DATA FOR THE TASK:

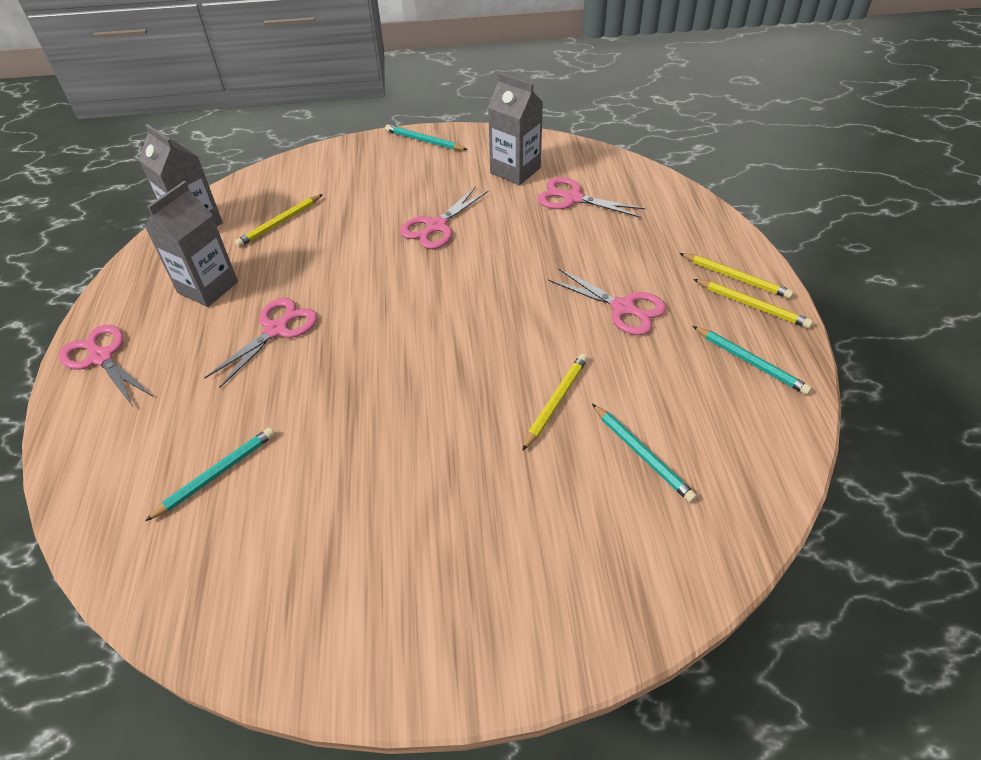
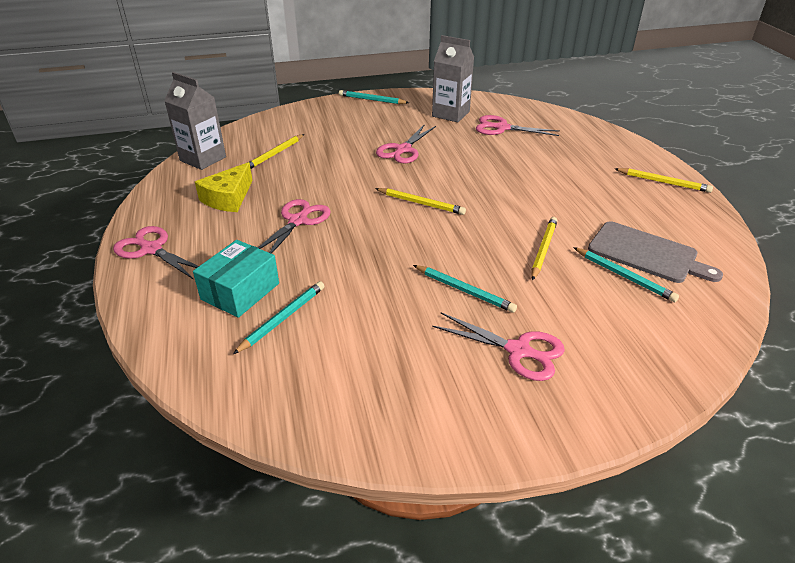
camera: 10 degrees left, 10 degrees down
(181, 429) = (240, 291): none -> turquoise box
(208, 287) = (228, 198): grey carton -> yellow cheese
(623, 308) = (569, 189): pink scissors -> pink scissors (518, 350)
(684, 421) = (646, 253): none -> grey cutting board
(736, 278) = (644, 167): yellow pencil -> yellow pencil (421, 203)
(750, 362) = (678, 215): turquoise pencil -> turquoise pencil (464, 290)

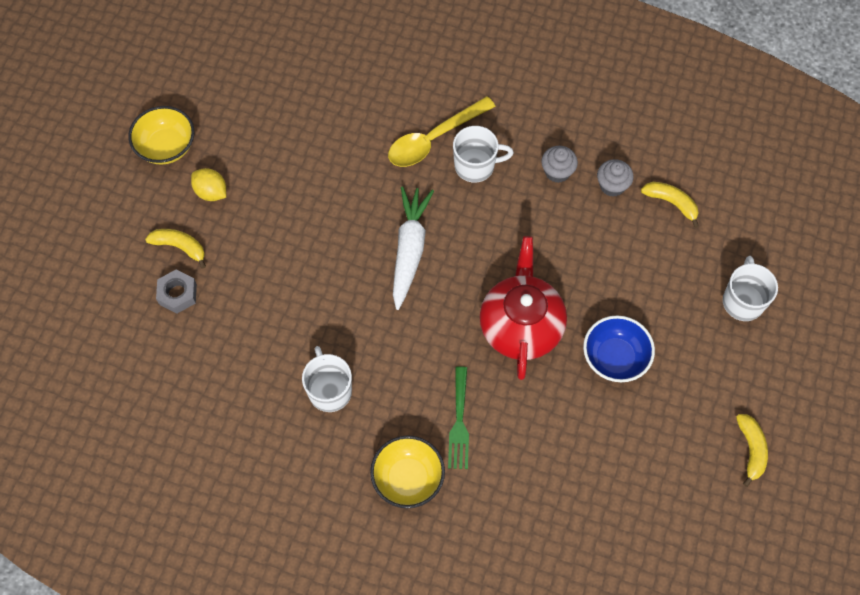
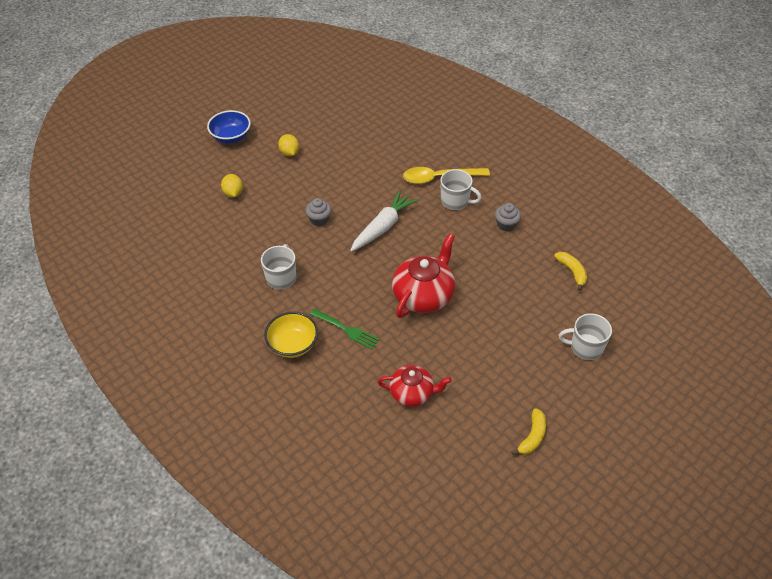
camera: 30 degrees right, 15 degrees down
(166, 147) = (282, 122): yellow bowl -> none
(178, 294) = (233, 193): grey nut -> yellow lemon
(180, 247) = (252, 171): yellow banana -> none
(459, 423) = (346, 330): green fork -> green fork turned 90 degrees counterclockwise
(589, 467) = (412, 393): none -> red teapot
(612, 185) = (538, 246): grey cupcake -> grey cupcake (319, 219)
(615, 358) = (473, 340): blue bowl -> blue bowl (231, 137)
(743, 301) = (585, 347): white mug -> white mug turned 120 degrees counterclockwise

WHAT NEEDS TO BE DONE: From the line holding "(684, 421) = (646, 253): none" to the final line of the data above, give each line again exactly, both ends included, and drop the pictures.

RESULT BELOW:
(684, 421) = (646, 253): none -> grey cutting board
(736, 278) = (644, 167): yellow pencil -> yellow pencil (421, 203)
(750, 362) = (678, 215): turquoise pencil -> turquoise pencil (464, 290)

camera: 30 degrees right, 15 degrees down
(166, 147) = (282, 122): yellow bowl -> none
(178, 294) = (233, 193): grey nut -> yellow lemon
(180, 247) = (252, 171): yellow banana -> none
(459, 423) = (346, 330): green fork -> green fork turned 90 degrees counterclockwise
(589, 467) = (412, 393): none -> red teapot
(612, 185) = (538, 246): grey cupcake -> grey cupcake (319, 219)
(615, 358) = (473, 340): blue bowl -> blue bowl (231, 137)
(743, 301) = (585, 347): white mug -> white mug turned 120 degrees counterclockwise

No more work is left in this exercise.